**TRY IT:**
Wherever "rose" turns up in the entries, copy out the line that holds it.

** PROVIDED INFORMATION follows **

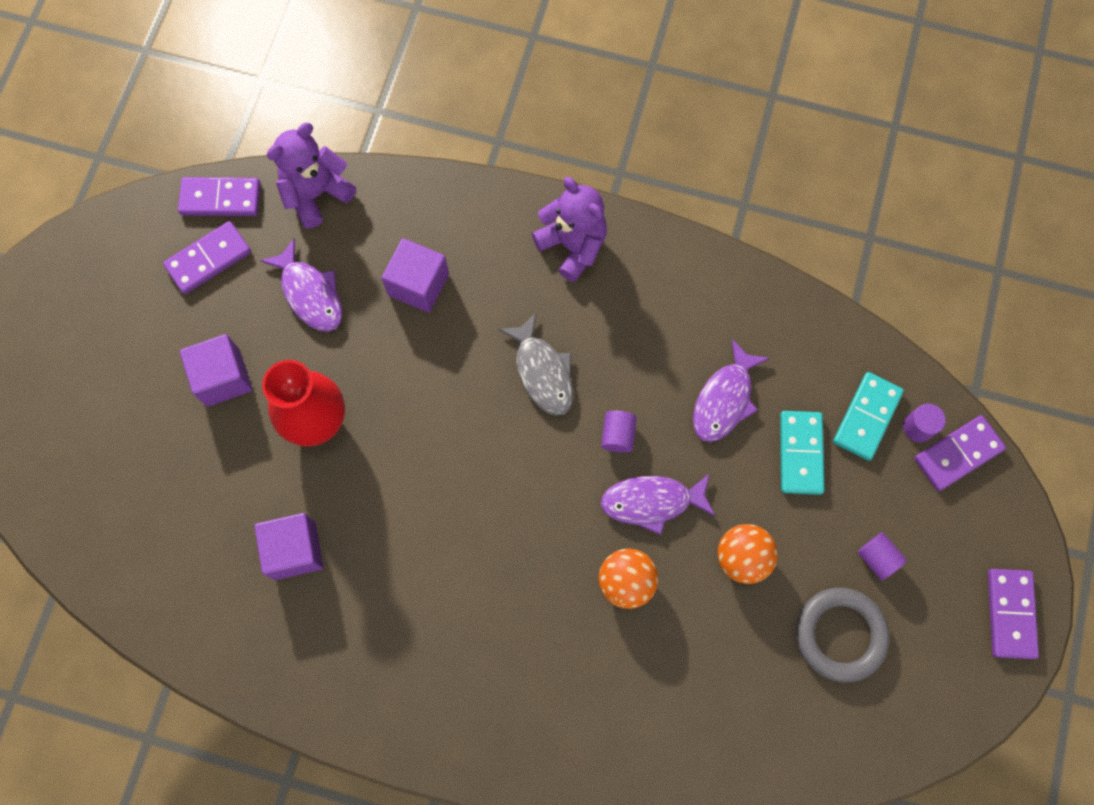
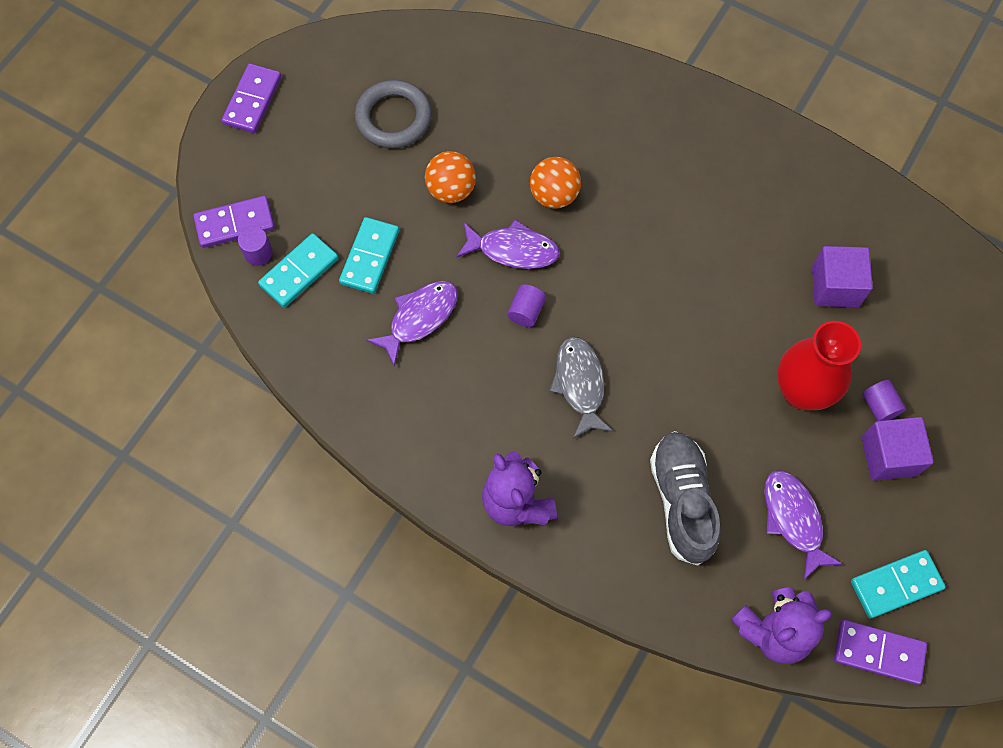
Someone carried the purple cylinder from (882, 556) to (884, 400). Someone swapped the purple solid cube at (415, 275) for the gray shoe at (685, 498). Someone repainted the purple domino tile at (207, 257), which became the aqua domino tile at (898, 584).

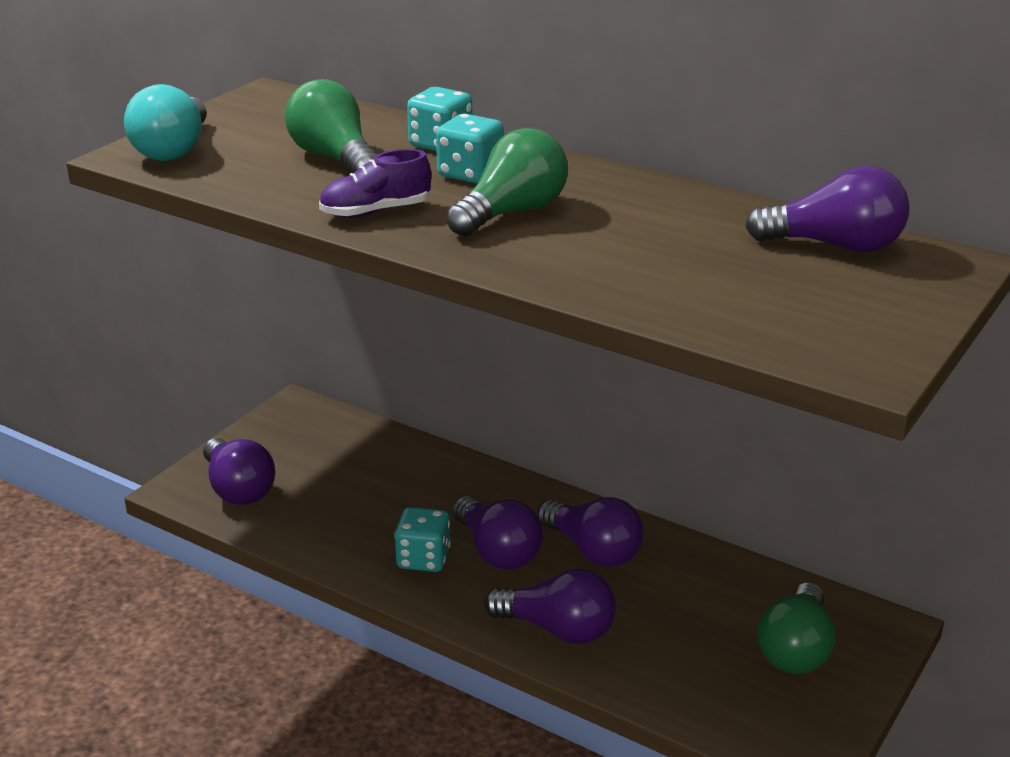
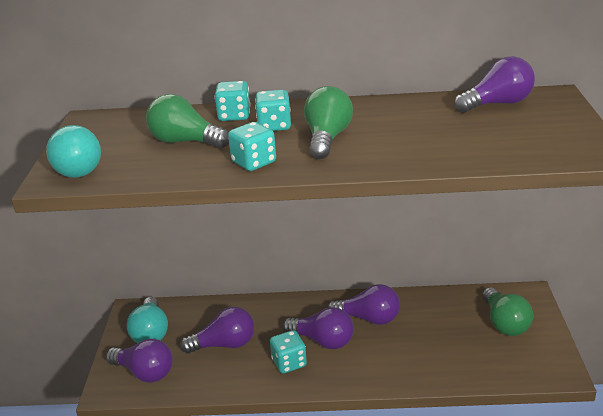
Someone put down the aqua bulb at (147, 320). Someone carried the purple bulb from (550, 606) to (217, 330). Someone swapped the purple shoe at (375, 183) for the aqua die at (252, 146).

** End of PROVIDED INFORMATION **
** PROVIDED INFORMATION follows **

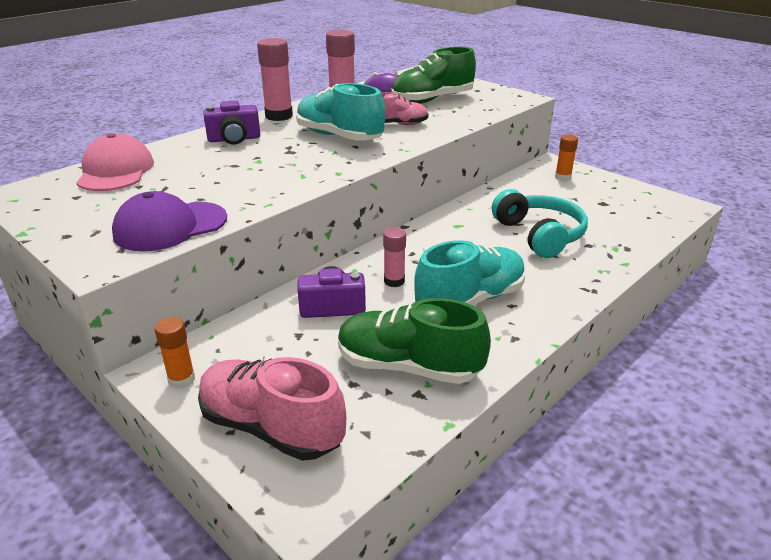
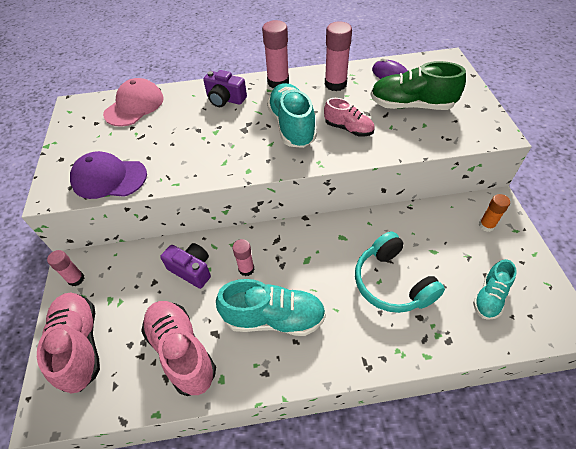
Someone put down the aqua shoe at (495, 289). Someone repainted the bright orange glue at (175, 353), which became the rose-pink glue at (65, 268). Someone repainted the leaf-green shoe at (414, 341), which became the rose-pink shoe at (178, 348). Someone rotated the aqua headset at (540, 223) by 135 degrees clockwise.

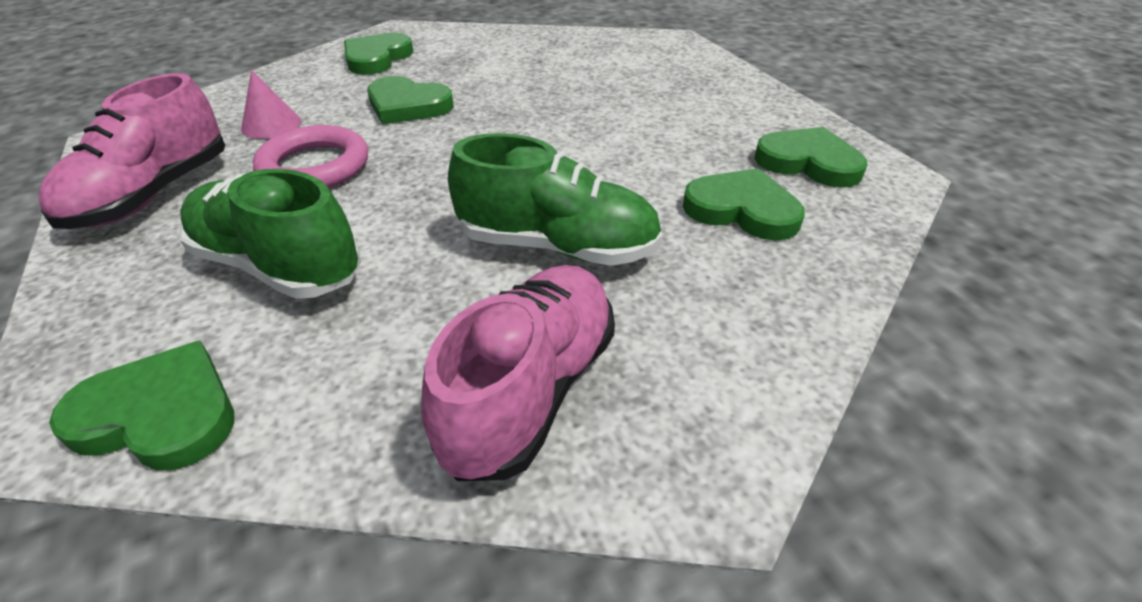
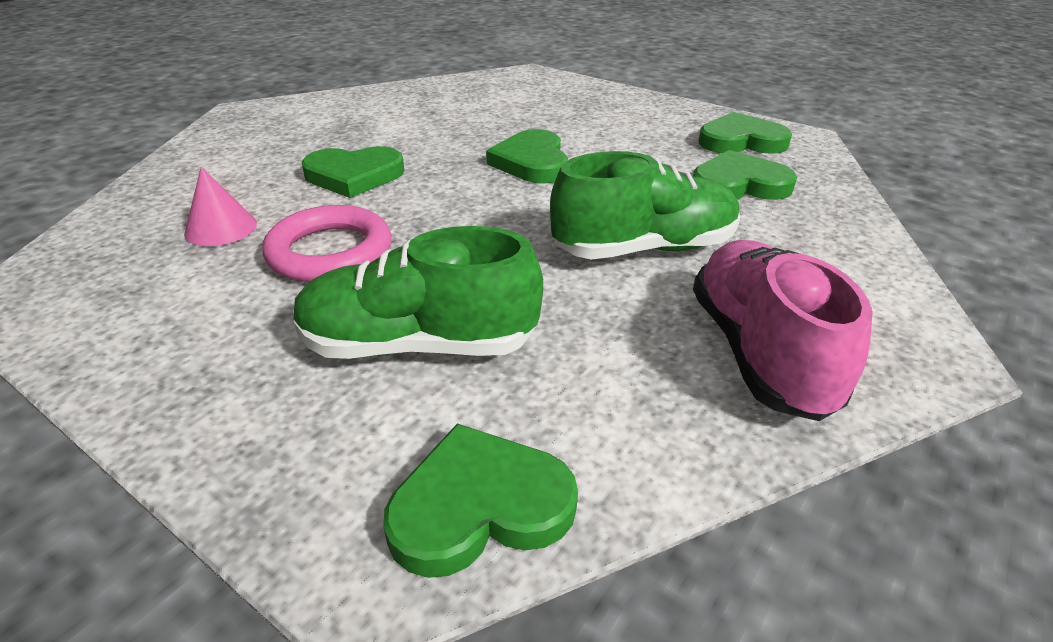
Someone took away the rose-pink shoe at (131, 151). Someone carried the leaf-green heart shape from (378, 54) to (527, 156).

** End of PROVIDED INFORMATION **

**RESULT OF THIS EXERCISE:**
Someone put down the aqua shoe at (495, 289). Someone repainted the bright orange glue at (175, 353), which became the rose-pink glue at (65, 268). Someone repainted the leaf-green shoe at (414, 341), which became the rose-pink shoe at (178, 348). Someone rotated the aqua headset at (540, 223) by 135 degrees clockwise.
Someone took away the rose-pink shoe at (131, 151). Someone carried the leaf-green heart shape from (378, 54) to (527, 156).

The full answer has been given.